Your goal:
Could you recast the lines below as a Markdown table with the columns "Row" and "Line", numbering each line and skipping blank ones? Leave out the pictures.

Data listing
────────────────────────────────────────

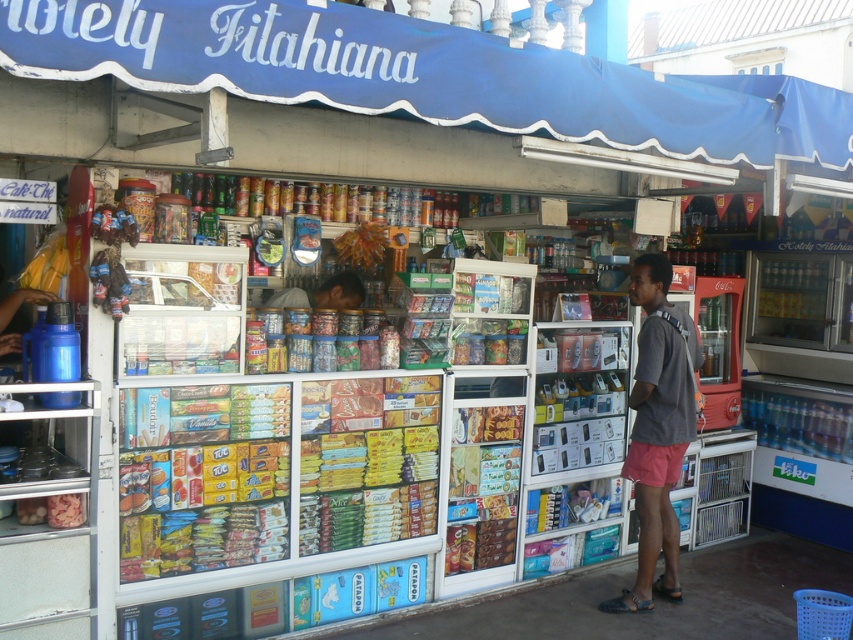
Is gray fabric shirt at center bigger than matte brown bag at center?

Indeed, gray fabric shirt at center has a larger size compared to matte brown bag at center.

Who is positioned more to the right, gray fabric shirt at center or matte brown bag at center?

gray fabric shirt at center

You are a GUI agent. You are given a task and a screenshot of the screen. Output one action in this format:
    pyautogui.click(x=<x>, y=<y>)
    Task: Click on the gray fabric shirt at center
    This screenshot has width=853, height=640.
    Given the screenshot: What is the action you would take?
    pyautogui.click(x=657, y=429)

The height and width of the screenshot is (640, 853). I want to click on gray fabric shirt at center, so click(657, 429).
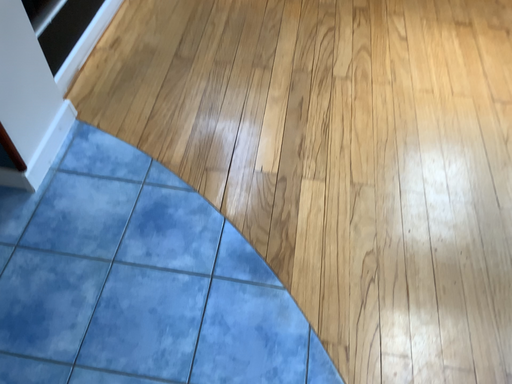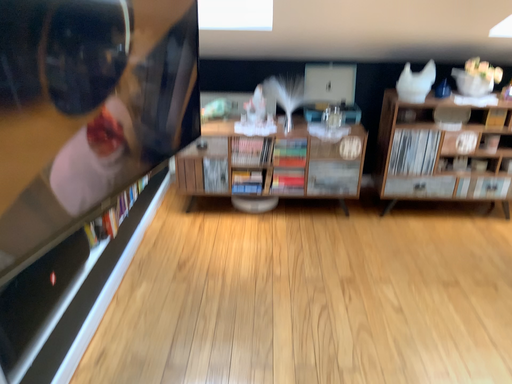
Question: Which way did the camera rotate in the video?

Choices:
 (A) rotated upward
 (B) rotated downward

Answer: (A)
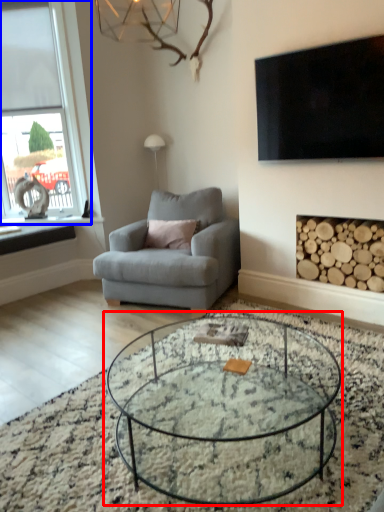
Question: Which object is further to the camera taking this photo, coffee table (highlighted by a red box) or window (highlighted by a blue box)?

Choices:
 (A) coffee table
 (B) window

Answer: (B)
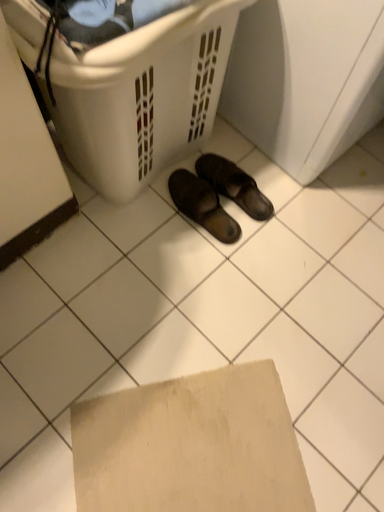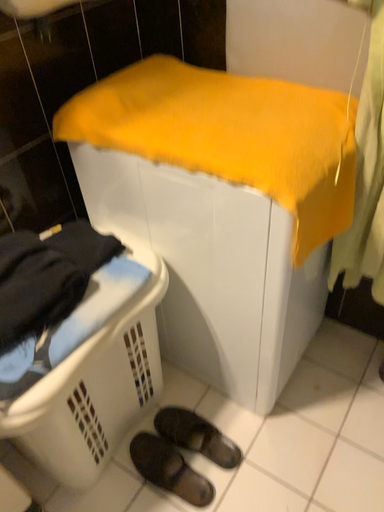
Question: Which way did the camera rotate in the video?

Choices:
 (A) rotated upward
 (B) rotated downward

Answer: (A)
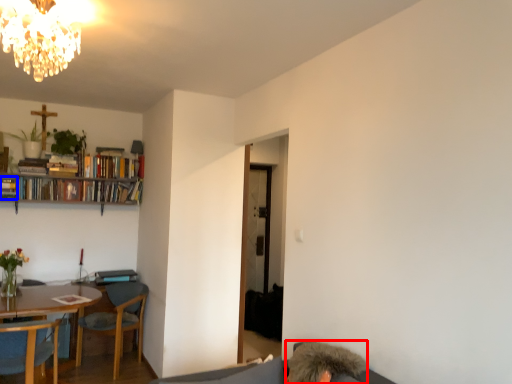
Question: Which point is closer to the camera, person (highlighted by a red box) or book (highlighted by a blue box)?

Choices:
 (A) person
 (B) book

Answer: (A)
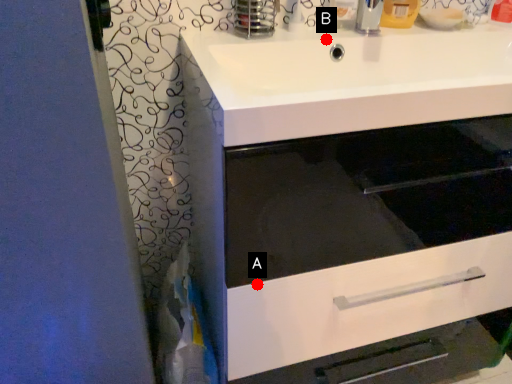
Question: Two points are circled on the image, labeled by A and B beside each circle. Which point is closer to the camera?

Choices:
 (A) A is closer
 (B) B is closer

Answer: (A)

────────────────────────────────────────

The completed task:
| Row | Line |
|---|---|
| 1 | Is gray fabric shirt at center bigger than matte brown bag at center? |
| 2 | Indeed, gray fabric shirt at center has a larger size compared to matte brown bag at center. |
| 3 | Who is positioned more to the right, gray fabric shirt at center or matte brown bag at center? |
| 4 | gray fabric shirt at center |
| 5 | You are a GUI agent. You are given a task and a screenshot of the screen. Output one action in this format: |
| 6 |     pyautogui.click(x=<x>, y=<y>) |
| 7 |     Task: Click on the gray fabric shirt at center |
| 8 |     This screenshot has width=853, height=640. |
| 9 |     Given the screenshot: What is the action you would take? |
| 10 |     pyautogui.click(x=657, y=429) |
| 11 | The height and width of the screenshot is (640, 853). I want to click on gray fabric shirt at center, so click(657, 429). |
| 12 | Question: Which way did the camera rotate in the video? |
| 13 | Choices: |
| 14 |  (A) rotated upward |
| 15 |  (B) rotated downward |
| 16 | Answer: (A) |
| 17 | Question: Which object is further to the camera taking this photo, coffee table (highlighted by a red box) or window (highlighted by a blue box)? |
| 18 | Choices: |
| 19 |  (A) coffee table |
| 20 |  (B) window |
| 21 | Answer: (B) |
| 22 | Question: Which way did the camera rotate in the video? |
| 23 | Choices: |
| 24 |  (A) rotated upward |
| 25 |  (B) rotated downward |
| 26 | Answer: (A) |
| 27 | Question: Which point is closer to the camera, person (highlighted by a red box) or book (highlighted by a blue box)? |
| 28 | Choices: |
| 29 |  (A) person |
| 30 |  (B) book |
| 31 | Answer: (A) |
| 32 | Question: Two points are circled on the image, labeled by A and B beside each circle. Which point is closer to the camera? |
| 33 | Choices: |
| 34 |  (A) A is closer |
| 35 |  (B) B is closer |
| 36 | Answer: (A) |